##### PROVIDED RECORDS

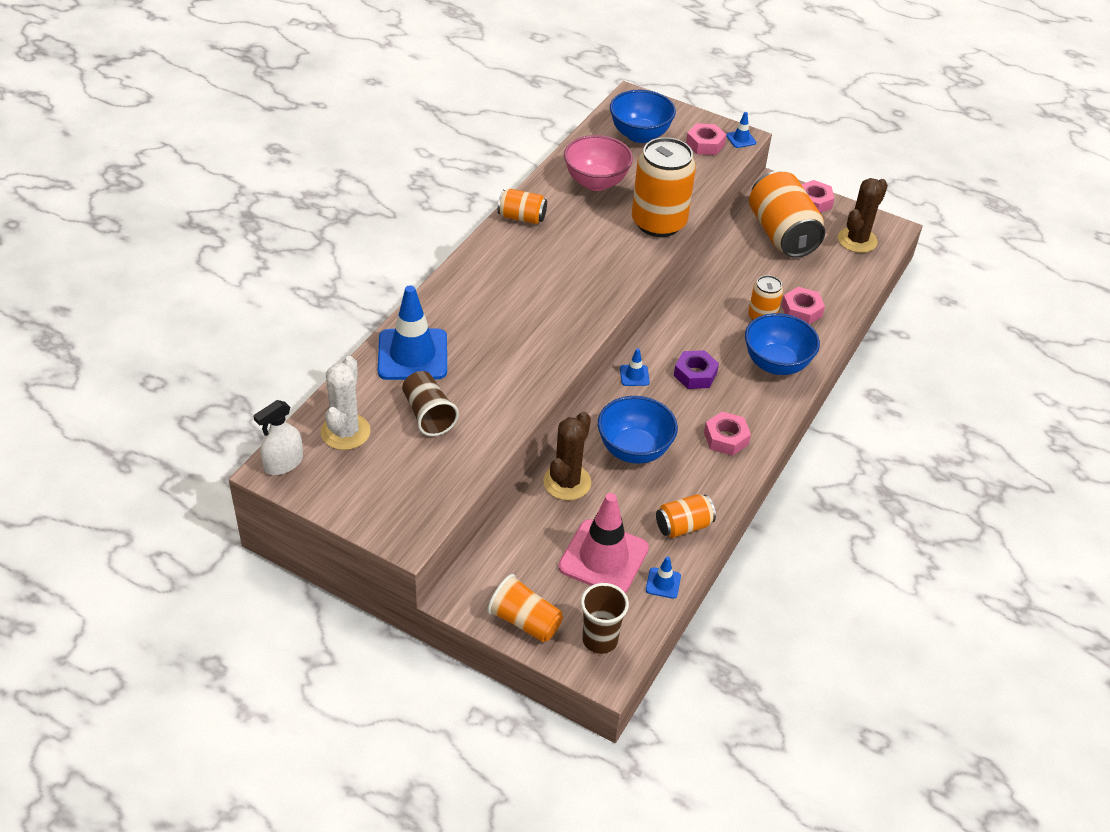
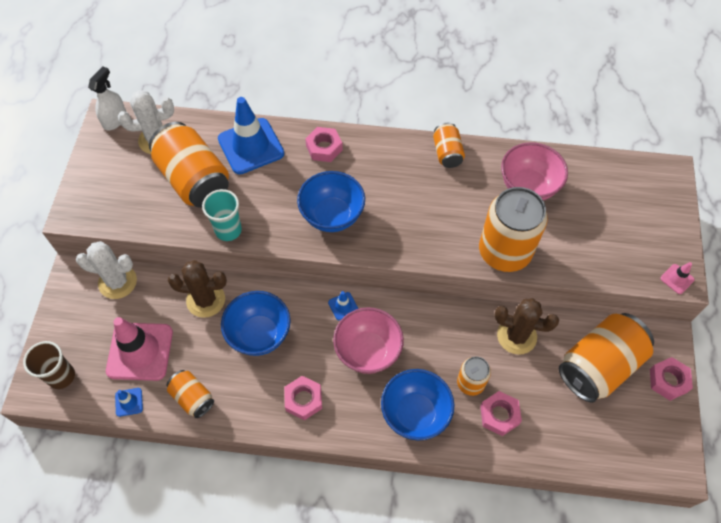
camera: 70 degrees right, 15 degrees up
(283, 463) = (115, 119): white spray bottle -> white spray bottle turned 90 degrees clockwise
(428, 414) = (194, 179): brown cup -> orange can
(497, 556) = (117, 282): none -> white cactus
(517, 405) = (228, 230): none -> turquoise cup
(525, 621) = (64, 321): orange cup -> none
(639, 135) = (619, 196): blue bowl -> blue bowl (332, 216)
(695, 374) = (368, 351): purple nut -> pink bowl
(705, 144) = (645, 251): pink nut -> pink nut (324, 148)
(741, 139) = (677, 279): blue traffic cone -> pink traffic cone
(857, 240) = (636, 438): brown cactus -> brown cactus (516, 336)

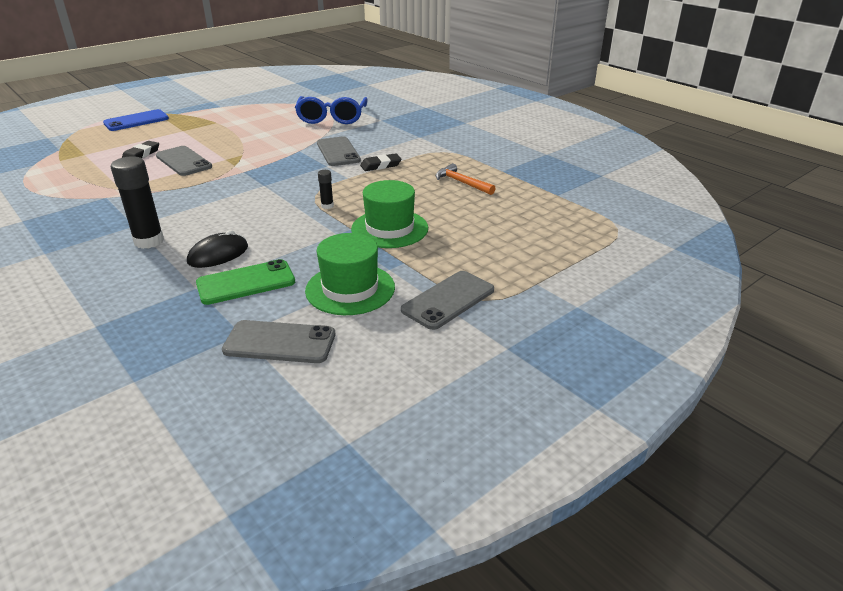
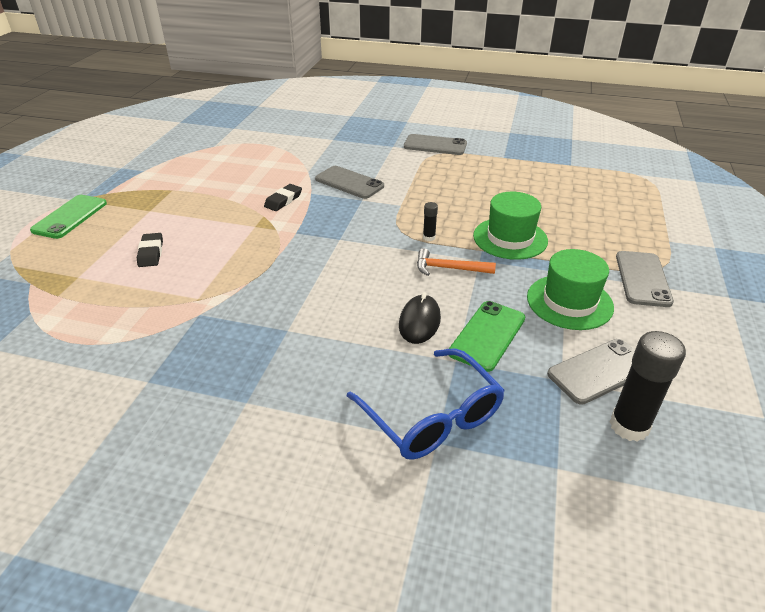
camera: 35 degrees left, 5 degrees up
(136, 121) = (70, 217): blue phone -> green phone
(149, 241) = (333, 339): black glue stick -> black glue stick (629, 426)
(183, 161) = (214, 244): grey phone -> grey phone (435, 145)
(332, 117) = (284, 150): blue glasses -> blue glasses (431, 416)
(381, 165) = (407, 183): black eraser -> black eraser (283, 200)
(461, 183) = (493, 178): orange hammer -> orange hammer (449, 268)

##########

## WORK INSTRUCTIONS
Look through the entries, and return every line that the word "degrees" appears in.

## TASK RESULT
camera: 70 degrees right, 15 degrees up
(283, 463) = (115, 119): white spray bottle -> white spray bottle turned 90 degrees clockwise
camera: 35 degrees left, 5 degrees up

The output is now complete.